======== Data

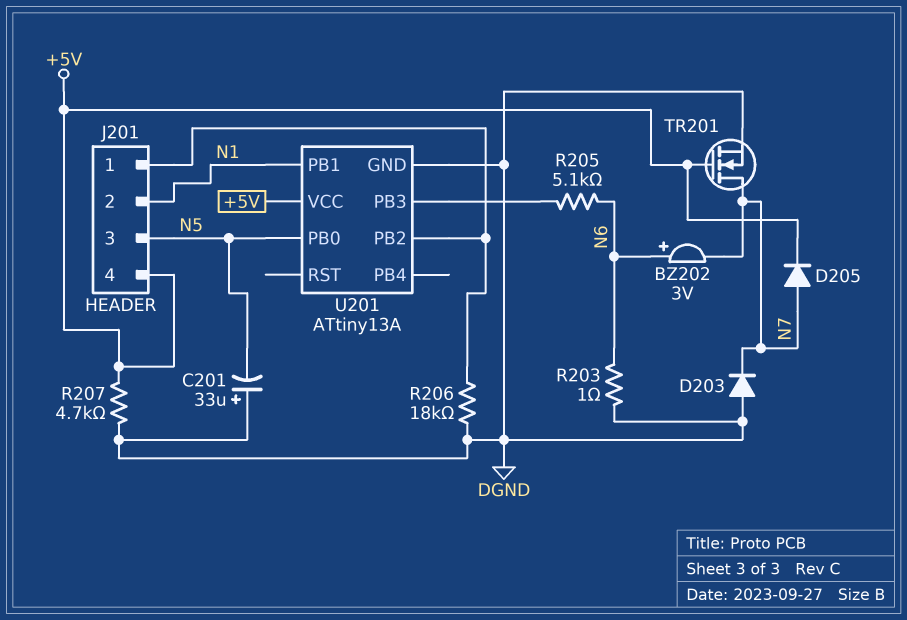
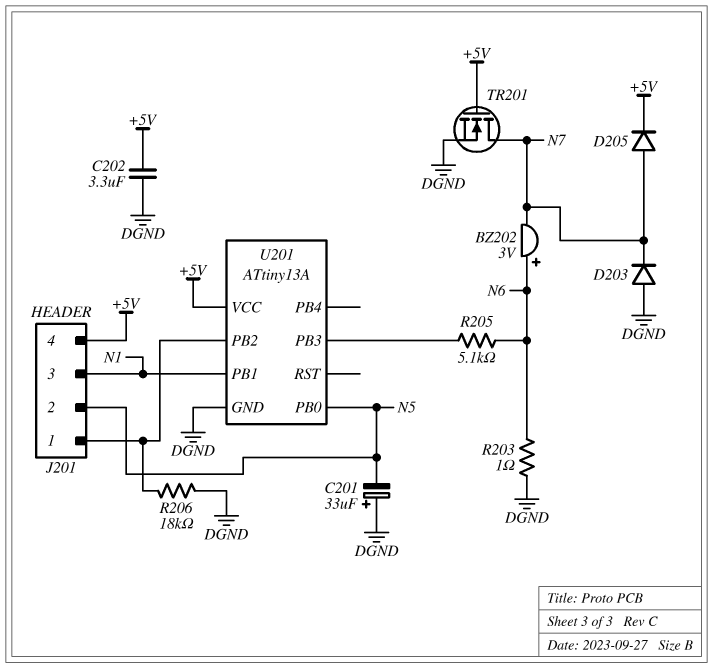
C202: none -> 3.3uF (+5V, DGND)
J201 pin 2: N1 -> N5
J201 pin 3: N5 -> N1
R207: 4.7k (+5V, DGND) -> none

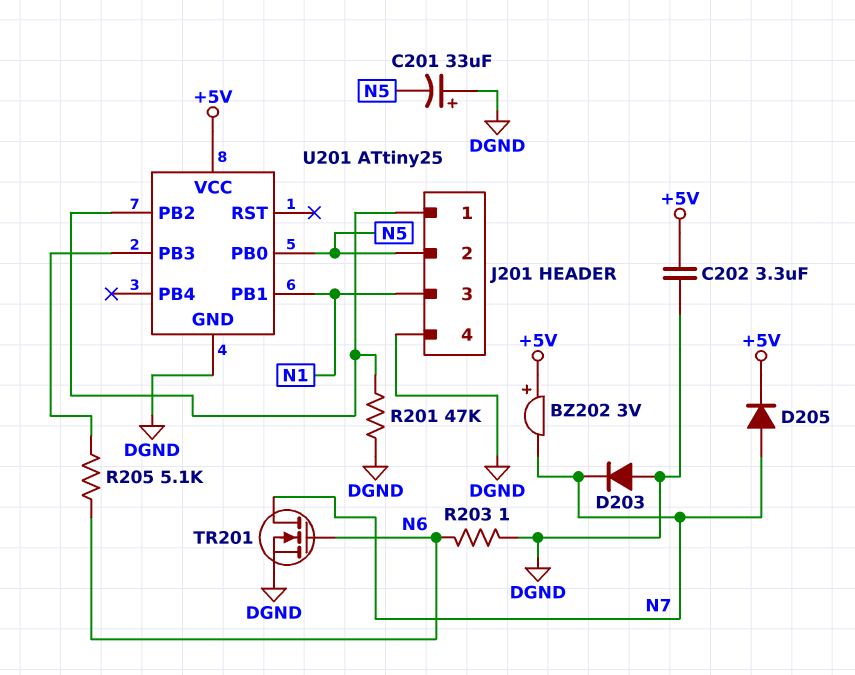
BZ202: buzzer 3V (plus N6, minus N7) -> buzzer 3V (plus +5V, minus N7)
J201 pin 4: +5V -> DGND
R201: none -> 47k (DGND, J201/1)
R206: 18k (DGND, J201/1) -> none
TR201: NMOS (G +5V, D N7, S DGND) -> NMOS (G N6, D N7, S DGND)
U201: ATtiny13A -> ATtiny25

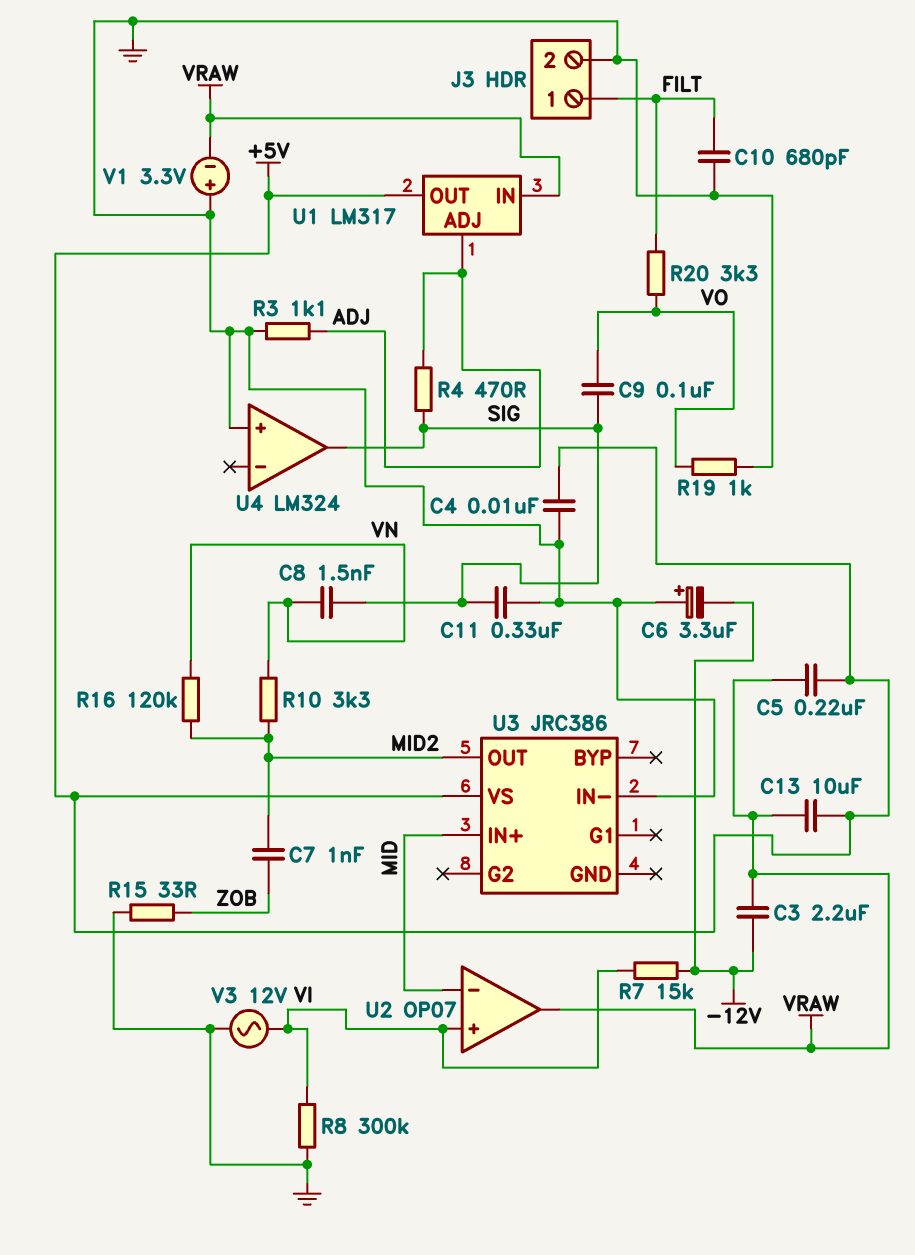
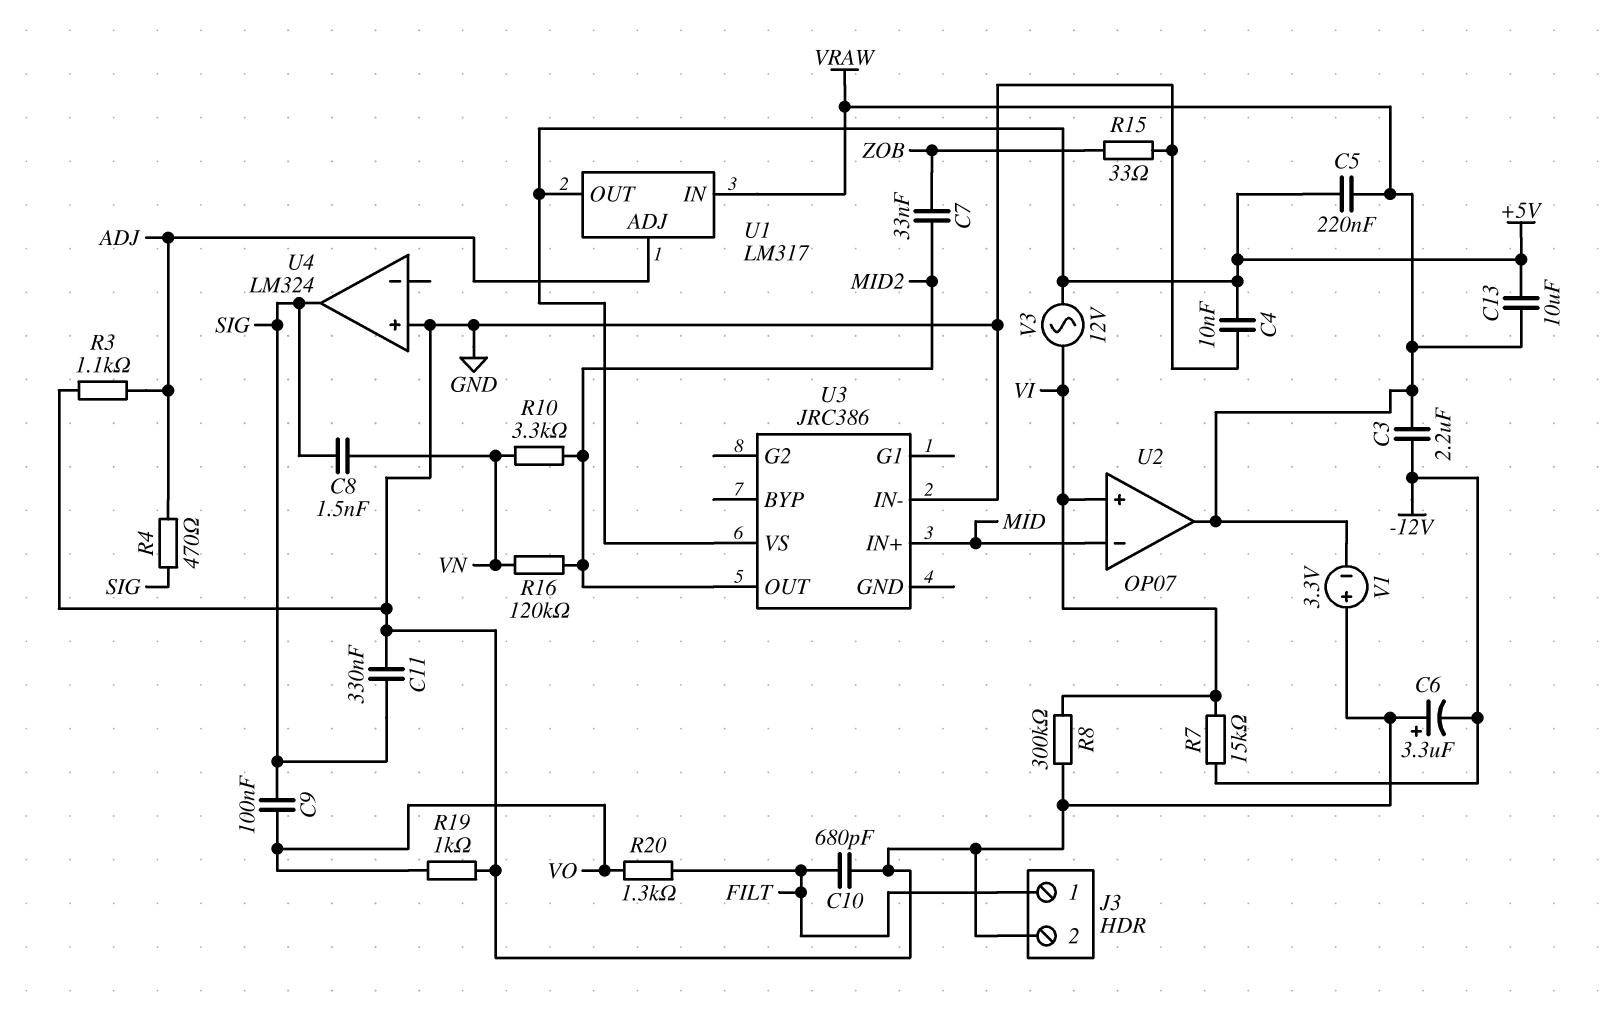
C7: 1nF (MID2, ZOB) -> 33nF (MID2, ZOB)
R20: 3.3k (FILT, VO) -> 1.3k (FILT, VO)
V3: AC 12V (GND, VI) -> AC 12V (+5V, VI)

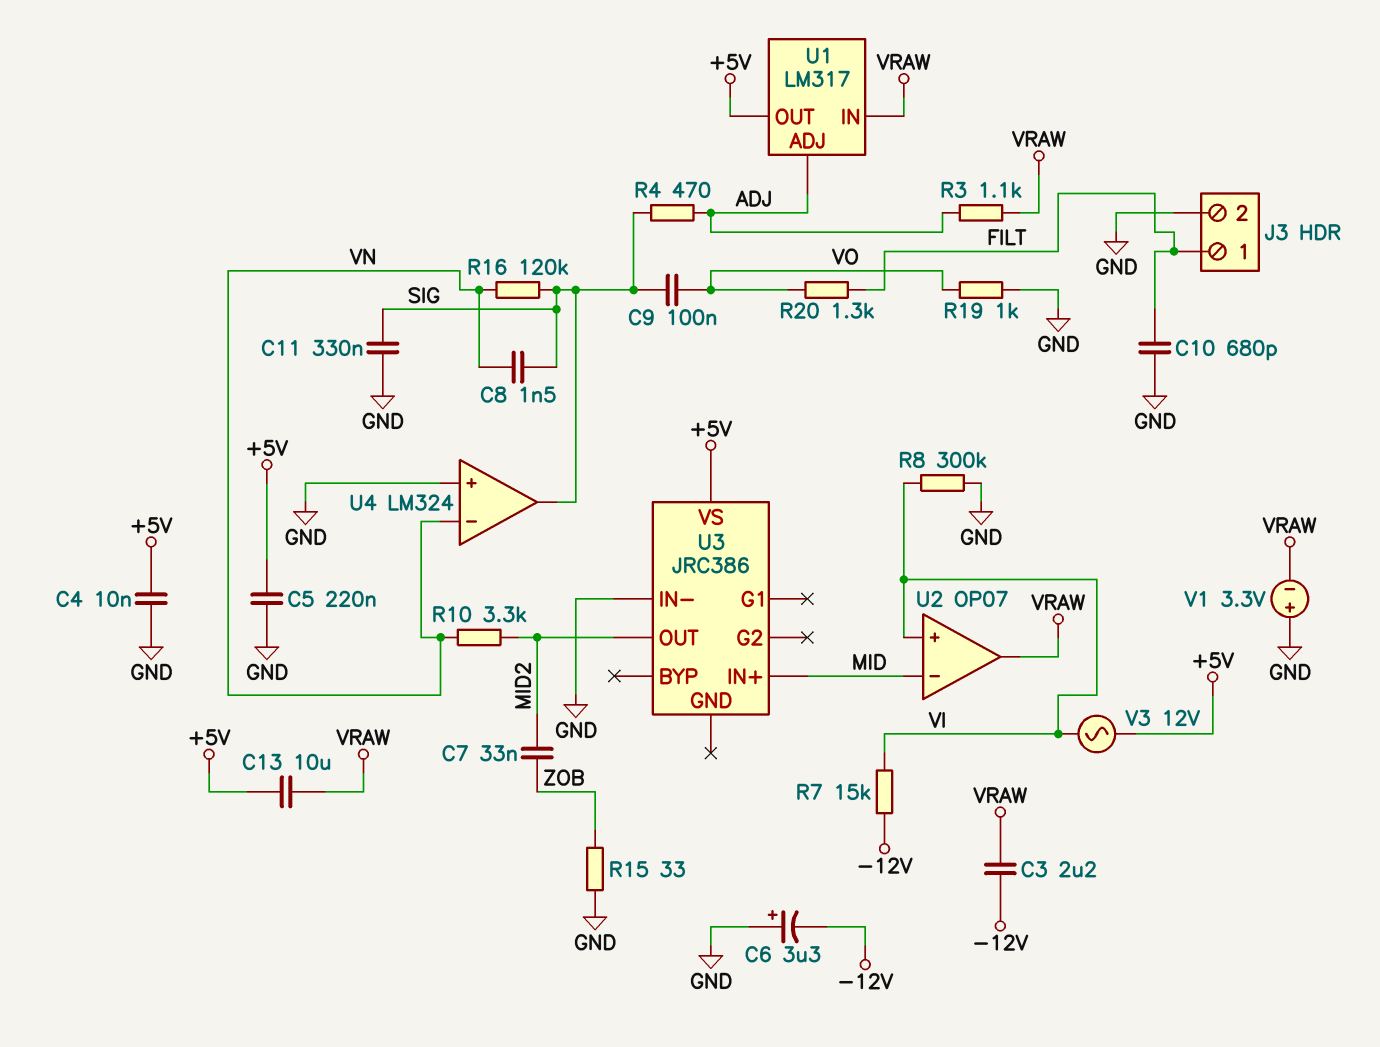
C5: 220nF (+5V, VRAW) -> 220nF (+5V, GND)
R3: 1.1k (ADJ, GND) -> 1.1k (ADJ, VRAW)
R16: 120k (MID2, VN) -> 120k (SIG, VN)
U4 pin in-: none -> VN

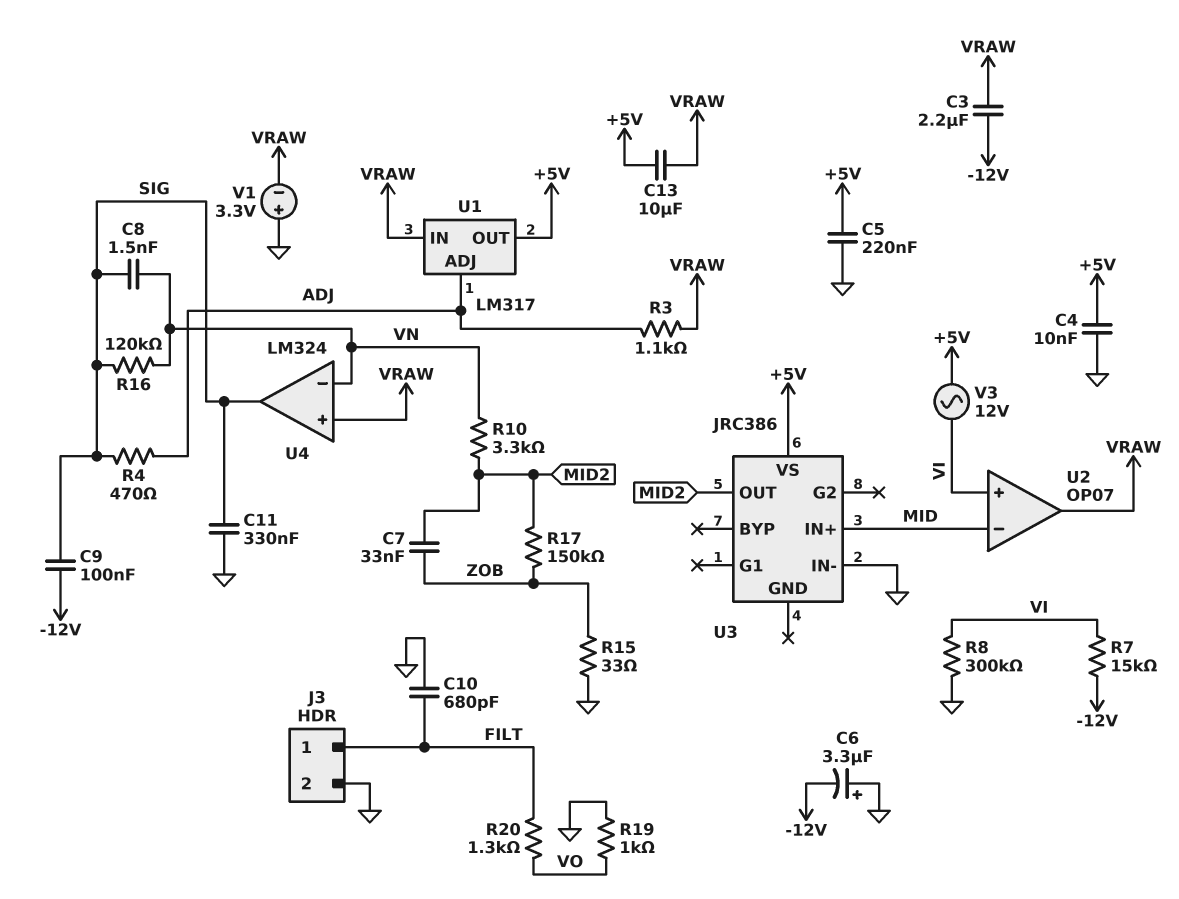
C9: 100nF (SIG, VO) -> 100nF (-12V, SIG)
R17: none -> 150k (MID2, ZOB)
U4 pin in+: GND -> VRAW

================

» **Problem**: Show, from the listing above, each line that contains the word "DGND".

» **Solution for this exercise**:
C202: none -> 3.3uF (+5V, DGND)
R207: 4.7k (+5V, DGND) -> none
J201 pin 4: +5V -> DGND
R201: none -> 47k (DGND, J201/1)
R206: 18k (DGND, J201/1) -> none
TR201: NMOS (G +5V, D N7, S DGND) -> NMOS (G N6, D N7, S DGND)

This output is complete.